[[ DATASET ENTRIES open ]]
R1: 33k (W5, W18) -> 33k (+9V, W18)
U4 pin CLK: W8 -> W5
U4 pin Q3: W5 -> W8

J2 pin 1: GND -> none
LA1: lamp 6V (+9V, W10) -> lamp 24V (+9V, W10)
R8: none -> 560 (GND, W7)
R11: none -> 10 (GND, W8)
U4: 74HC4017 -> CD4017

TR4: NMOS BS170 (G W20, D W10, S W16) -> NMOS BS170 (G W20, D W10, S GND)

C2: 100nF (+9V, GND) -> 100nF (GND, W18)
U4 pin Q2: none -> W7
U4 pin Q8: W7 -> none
[[ DATASET ENTRIES closed ]]
[WORK INSTRUCTIONS] Your response needs to restate the lines above exactly.

[ANSWER]
R1: 33k (W5, W18) -> 33k (+9V, W18)
U4 pin CLK: W8 -> W5
U4 pin Q3: W5 -> W8

J2 pin 1: GND -> none
LA1: lamp 6V (+9V, W10) -> lamp 24V (+9V, W10)
R8: none -> 560 (GND, W7)
R11: none -> 10 (GND, W8)
U4: 74HC4017 -> CD4017

TR4: NMOS BS170 (G W20, D W10, S W16) -> NMOS BS170 (G W20, D W10, S GND)

C2: 100nF (+9V, GND) -> 100nF (GND, W18)
U4 pin Q2: none -> W7
U4 pin Q8: W7 -> none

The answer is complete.